Look below for the line holding "camera: 10 degrees right, 5 degrees up" and the line holding "Rakete [weiß] <467,219,524,306>". Repeat those two and everything between, exactly.

● Records provided
──────

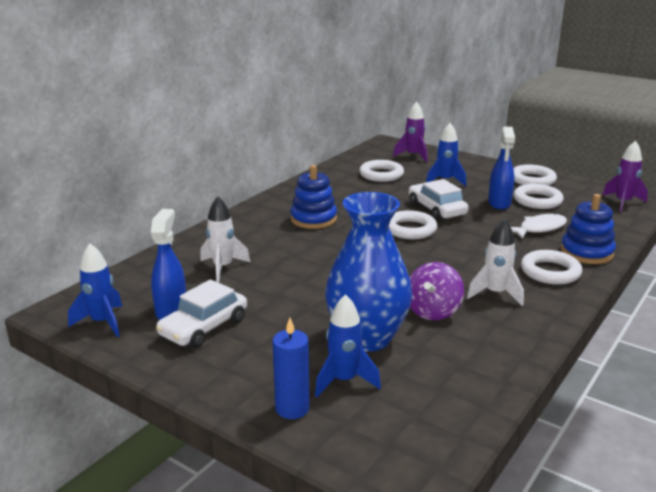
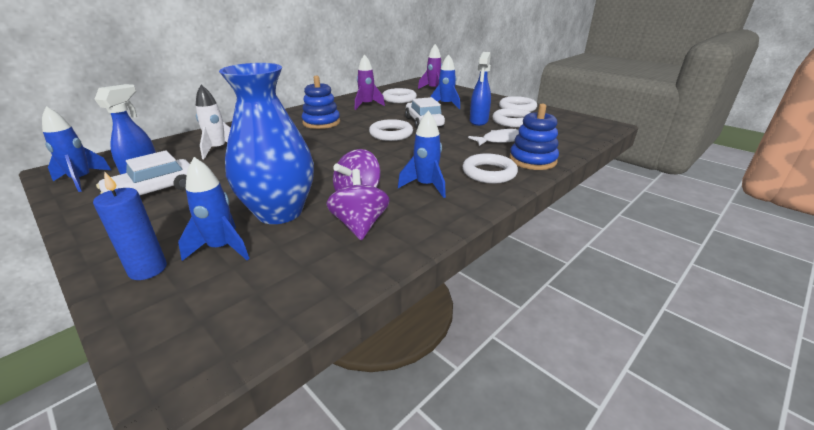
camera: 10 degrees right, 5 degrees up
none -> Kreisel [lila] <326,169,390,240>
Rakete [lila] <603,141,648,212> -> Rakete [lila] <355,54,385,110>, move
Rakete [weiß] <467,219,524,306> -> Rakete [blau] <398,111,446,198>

──────

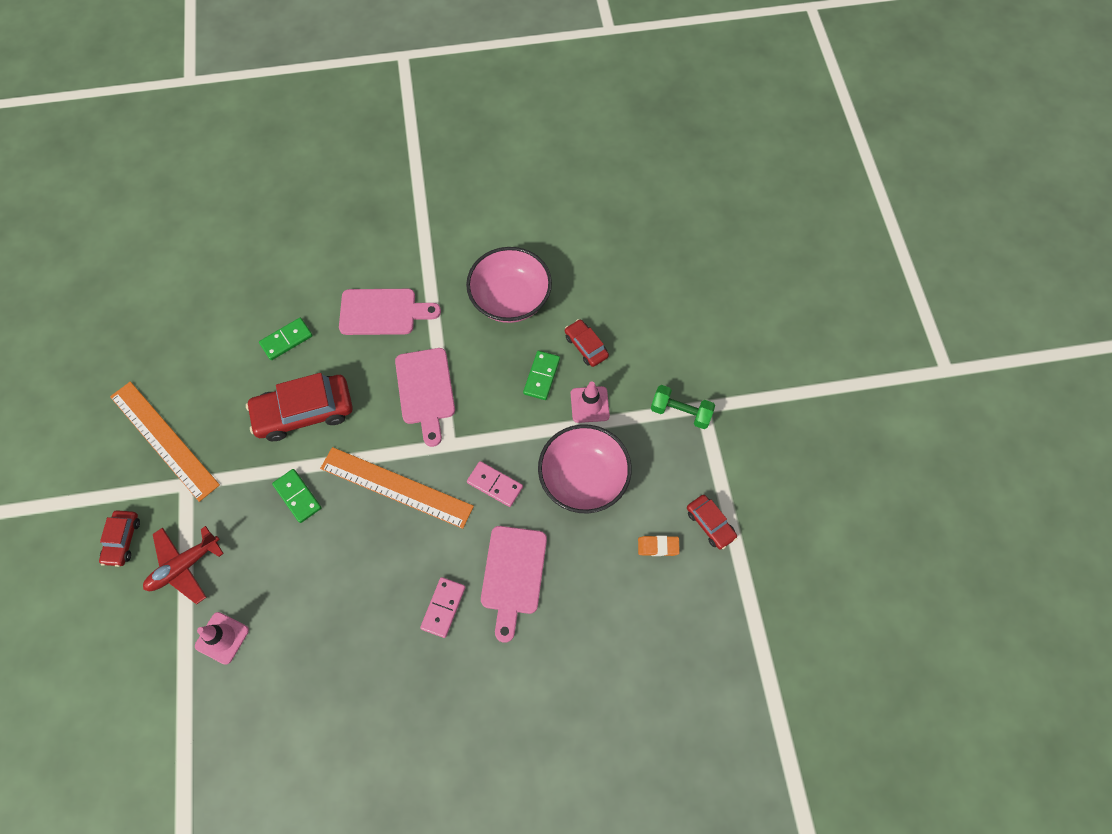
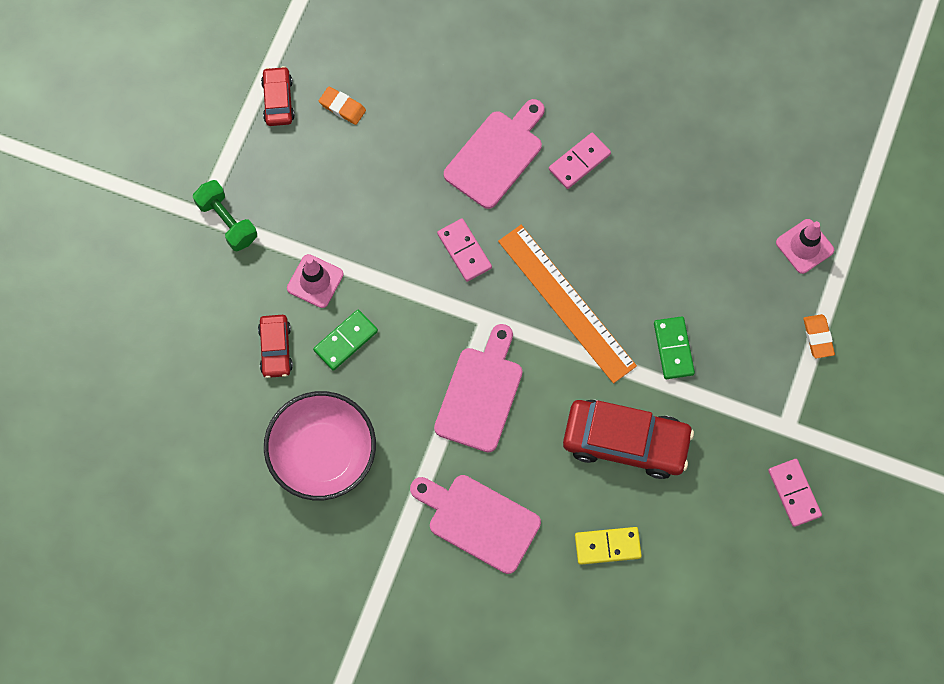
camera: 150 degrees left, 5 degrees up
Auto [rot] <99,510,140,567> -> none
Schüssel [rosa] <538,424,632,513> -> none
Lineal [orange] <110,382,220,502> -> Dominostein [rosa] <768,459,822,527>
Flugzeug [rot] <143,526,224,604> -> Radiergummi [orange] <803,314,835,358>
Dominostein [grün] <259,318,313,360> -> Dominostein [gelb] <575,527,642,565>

──────

● Written answer
camera: 10 degrees right, 5 degrees up
none -> Kreisel [lila] <326,169,390,240>
Rakete [lila] <603,141,648,212> -> Rakete [lila] <355,54,385,110>, move
Rakete [weiß] <467,219,524,306> -> Rakete [blau] <398,111,446,198>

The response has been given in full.